**Problem to solve:** For this exercise, copy each line of the records that contains the word "brown".

**Records for the exercise:**
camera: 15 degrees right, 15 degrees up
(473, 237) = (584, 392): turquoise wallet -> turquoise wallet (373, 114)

...

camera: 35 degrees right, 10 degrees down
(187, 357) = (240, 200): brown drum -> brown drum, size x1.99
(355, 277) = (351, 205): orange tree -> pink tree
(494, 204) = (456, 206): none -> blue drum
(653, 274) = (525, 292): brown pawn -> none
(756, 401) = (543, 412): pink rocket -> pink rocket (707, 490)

**Answer space:**
(187, 357) = (240, 200): brown drum -> brown drum, size x1.99
(653, 274) = (525, 292): brown pawn -> none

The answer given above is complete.